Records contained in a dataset

==================================================

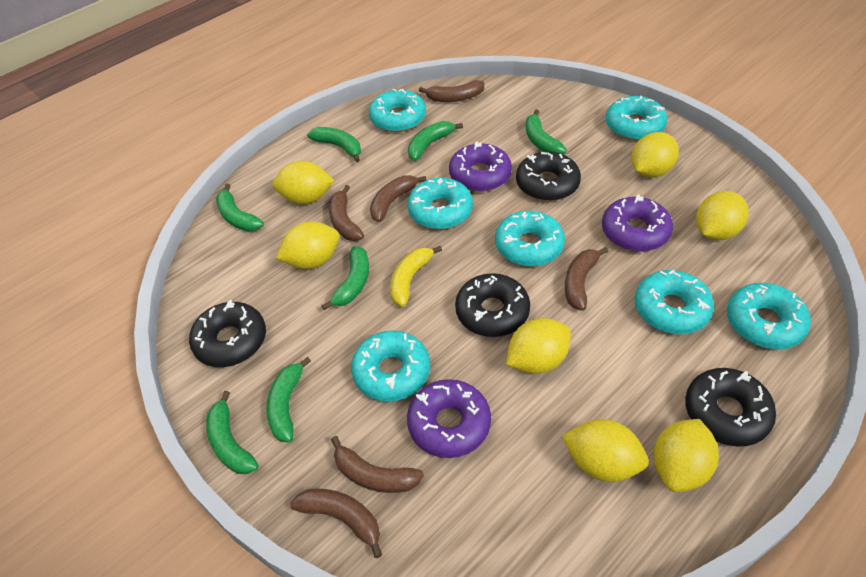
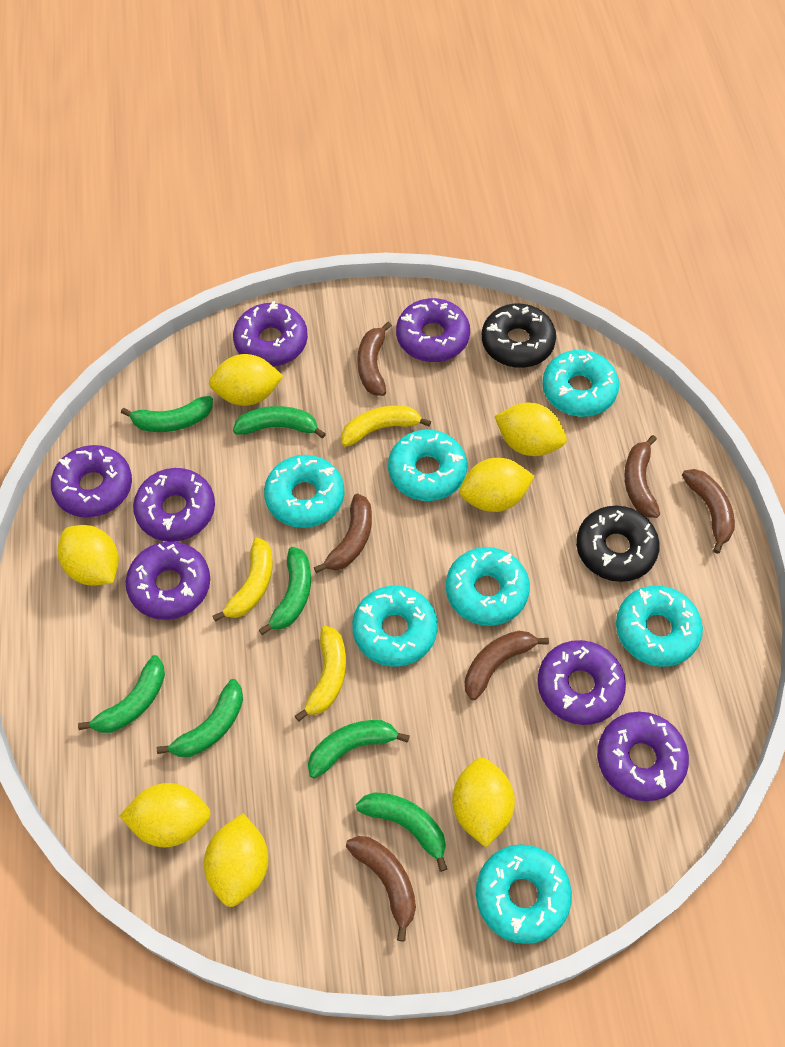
black donut: 4 -> 2
purple donut: 3 -> 7
yellow banana: 1 -> 3

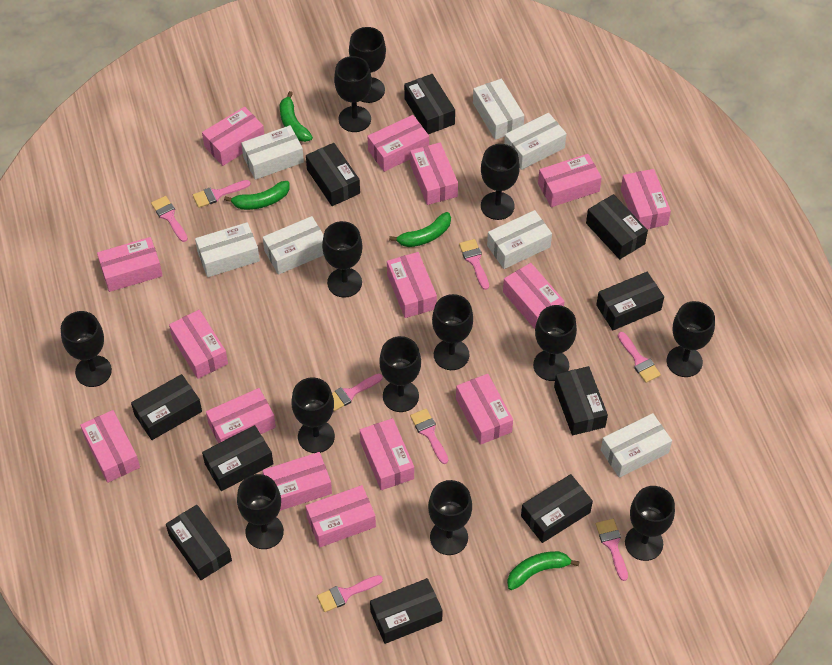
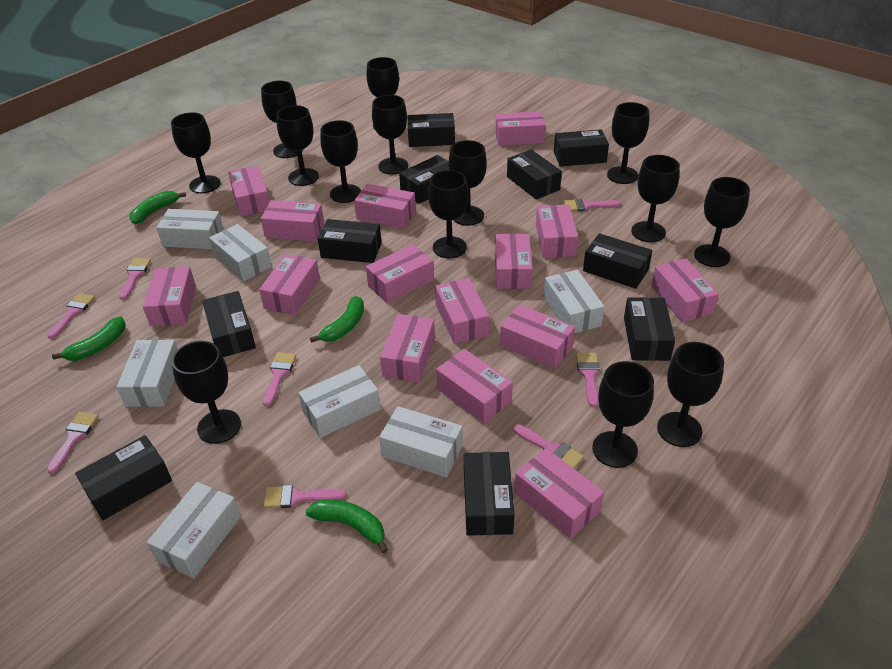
black goblet: 13 -> 14

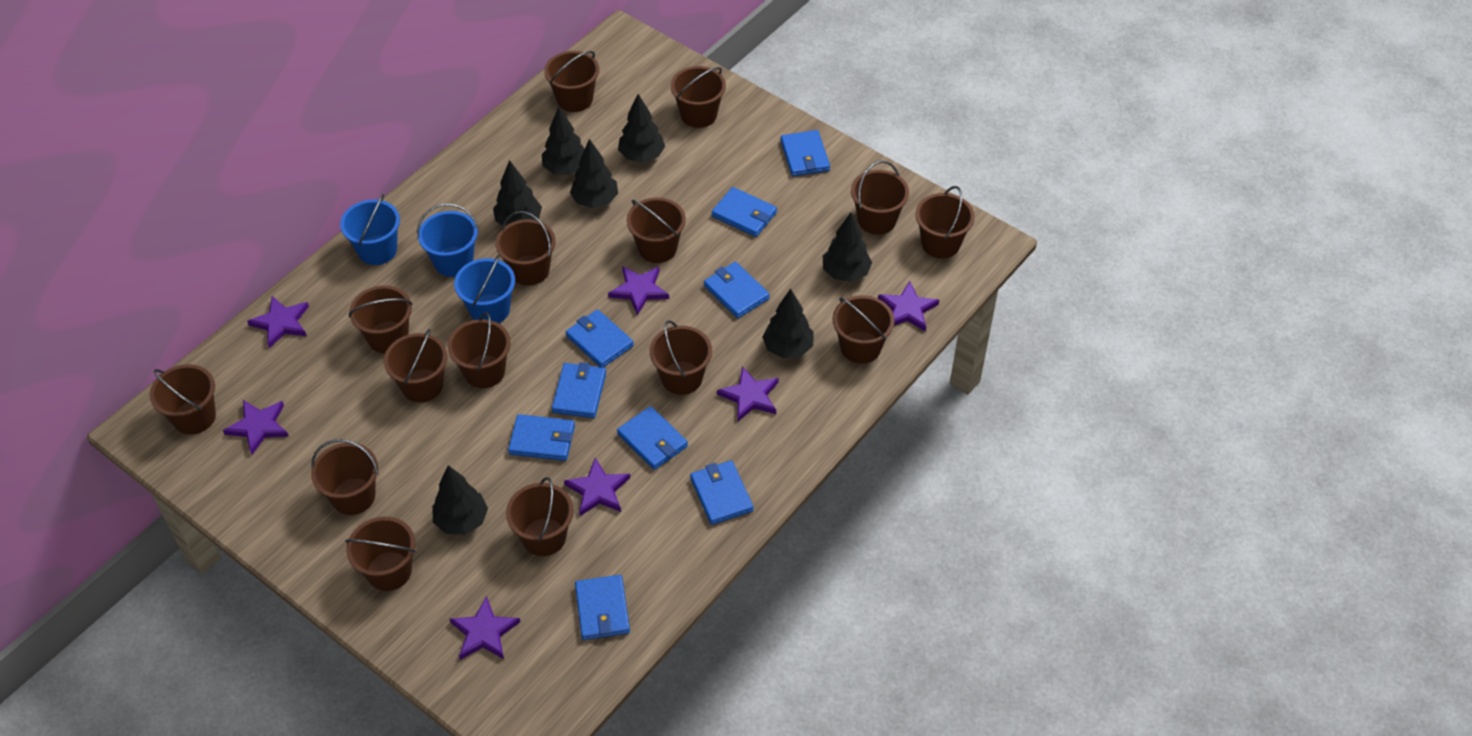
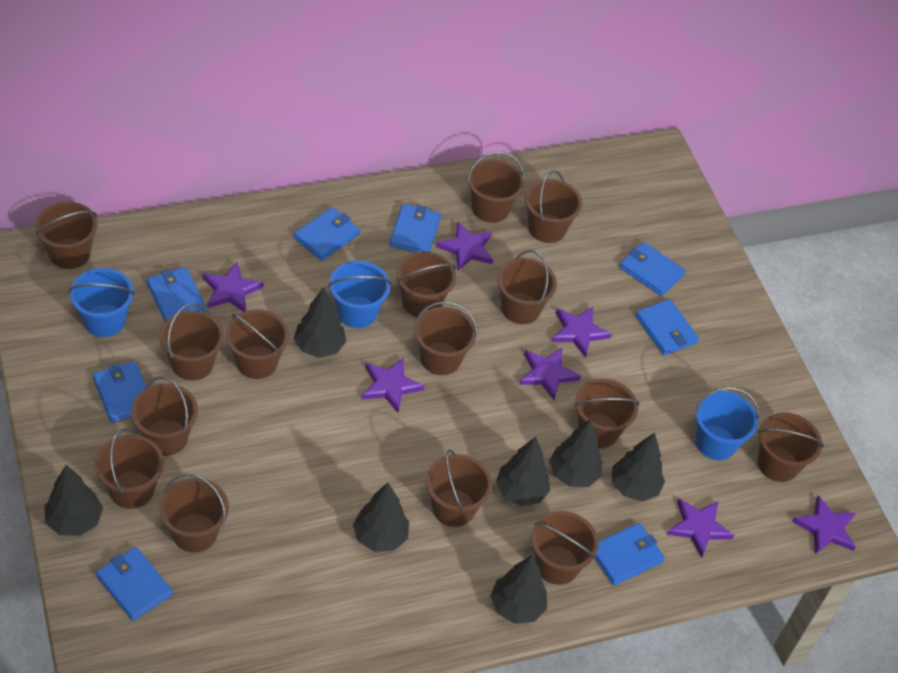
blue wallet: 9 -> 8

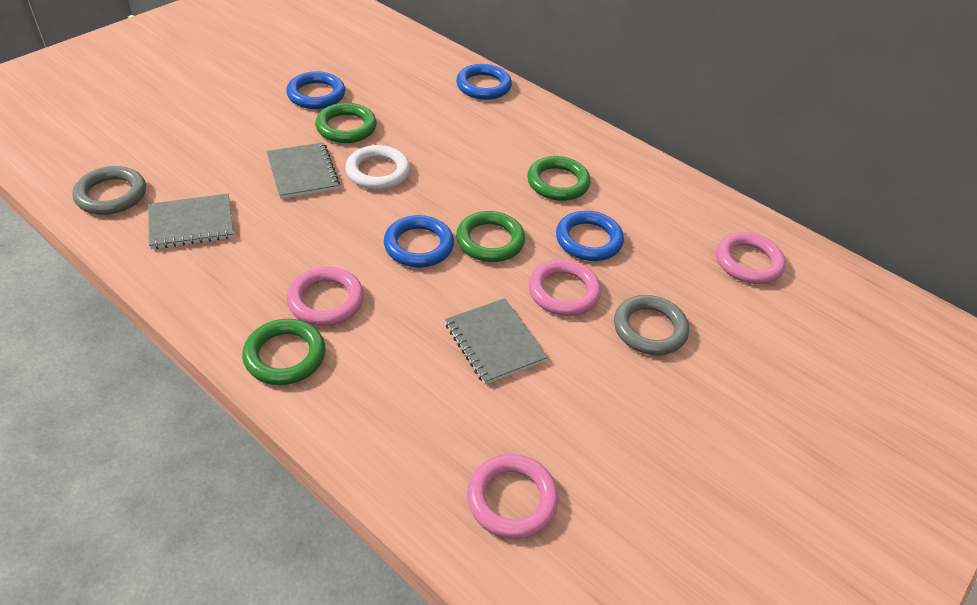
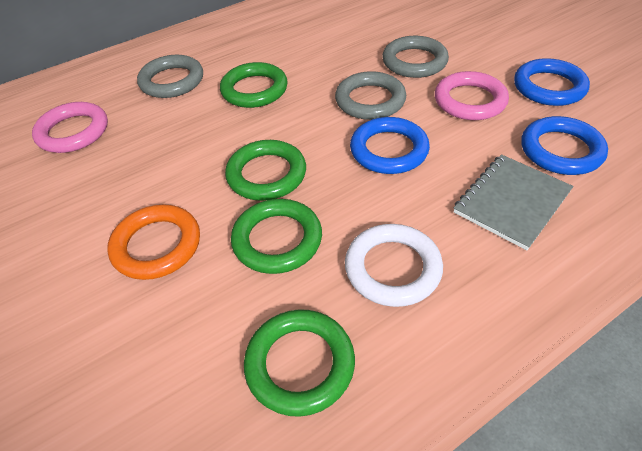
blue ring: 4 -> 3
grey notebook: 3 -> 1
grey ring: 2 -> 3
orange ring: 0 -> 1
pink ring: 4 -> 2

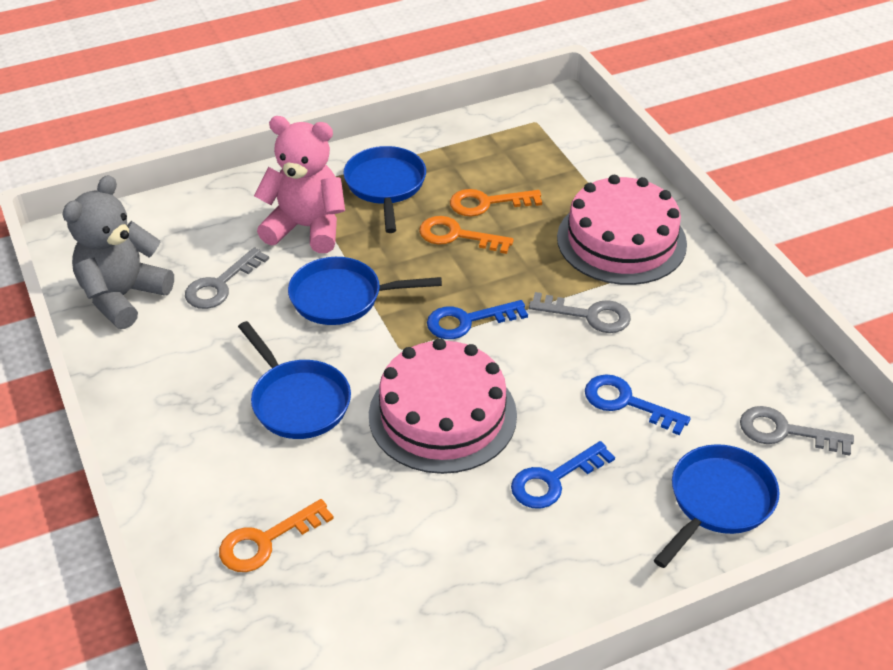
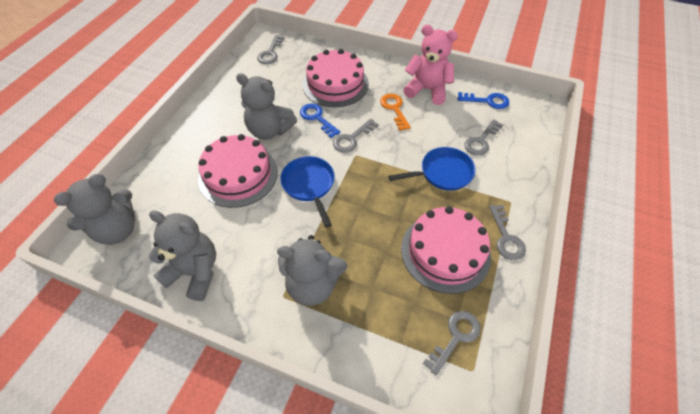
blue key: 3 -> 2
blue pan: 4 -> 2
grey key: 3 -> 5
grey teddy bear: 1 -> 4
orange key: 3 -> 1
pink cake: 2 -> 3

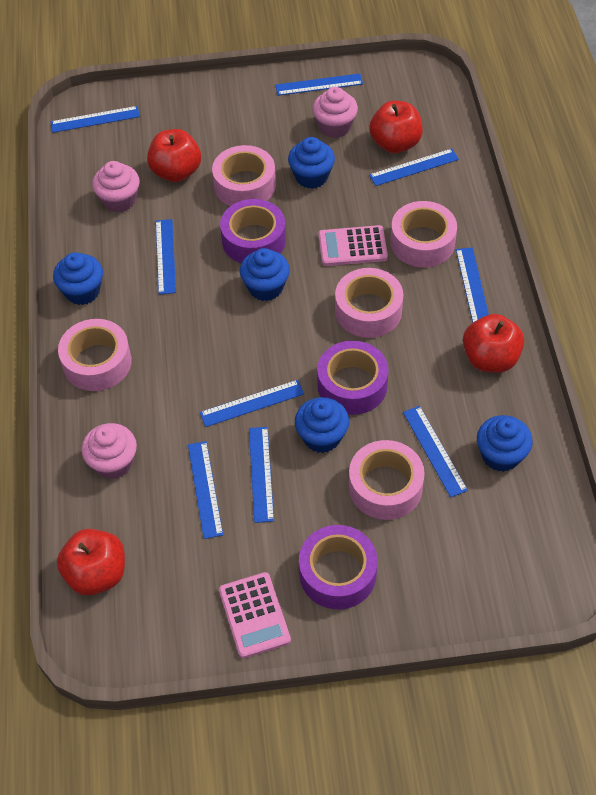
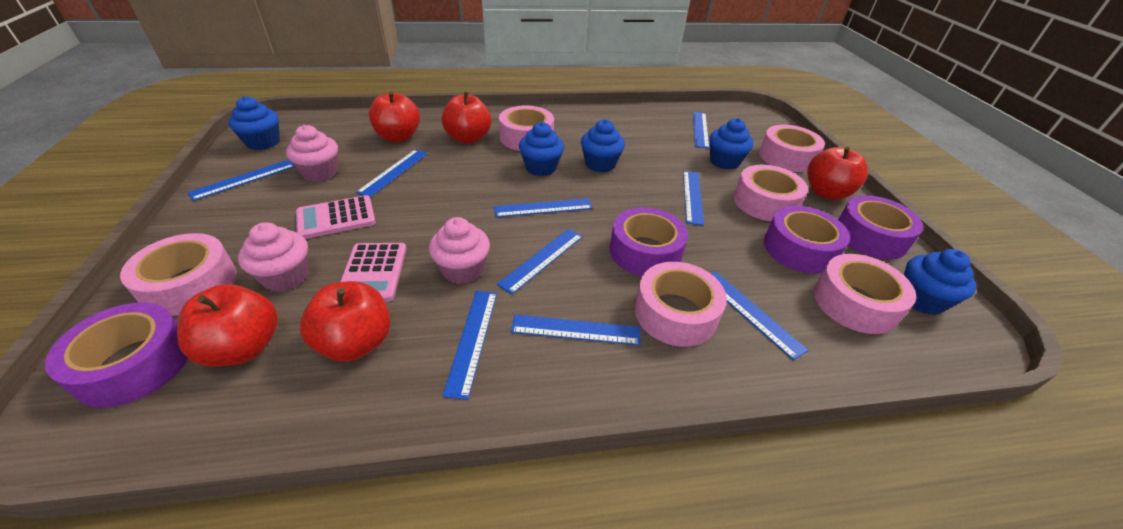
pink tape: 5 -> 6
purple tape: 3 -> 4
red apple: 4 -> 5

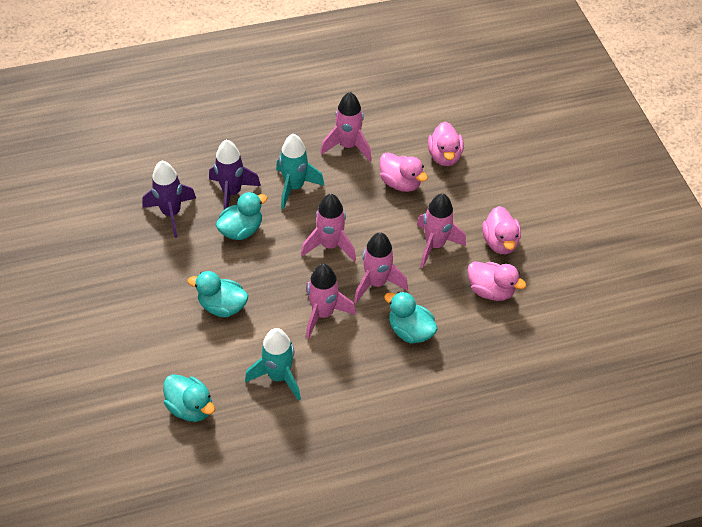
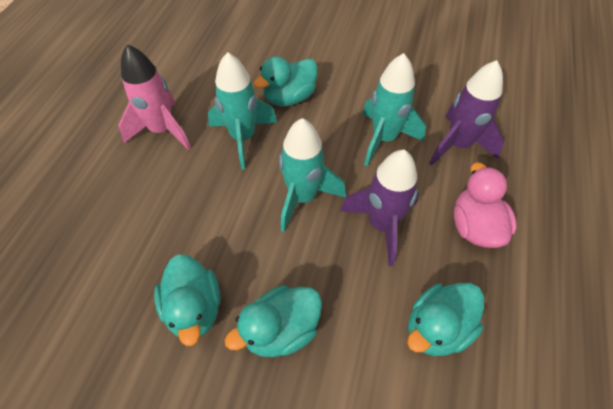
pink duck: 4 -> 1
pink rocket: 5 -> 1
turquoise rocket: 2 -> 3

==================================================

- **WORK TO COMPLETE**
Only the lines from the one with "purple donut: 3 -> 7" through the end of the data, both ends included, should be written out exactly, and no pictures should appear.

- **RESPONSE AREA**
purple donut: 3 -> 7
yellow banana: 1 -> 3

black goblet: 13 -> 14

blue wallet: 9 -> 8

blue ring: 4 -> 3
grey notebook: 3 -> 1
grey ring: 2 -> 3
orange ring: 0 -> 1
pink ring: 4 -> 2

blue key: 3 -> 2
blue pan: 4 -> 2
grey key: 3 -> 5
grey teddy bear: 1 -> 4
orange key: 3 -> 1
pink cake: 2 -> 3

pink tape: 5 -> 6
purple tape: 3 -> 4
red apple: 4 -> 5

pink duck: 4 -> 1
pink rocket: 5 -> 1
turquoise rocket: 2 -> 3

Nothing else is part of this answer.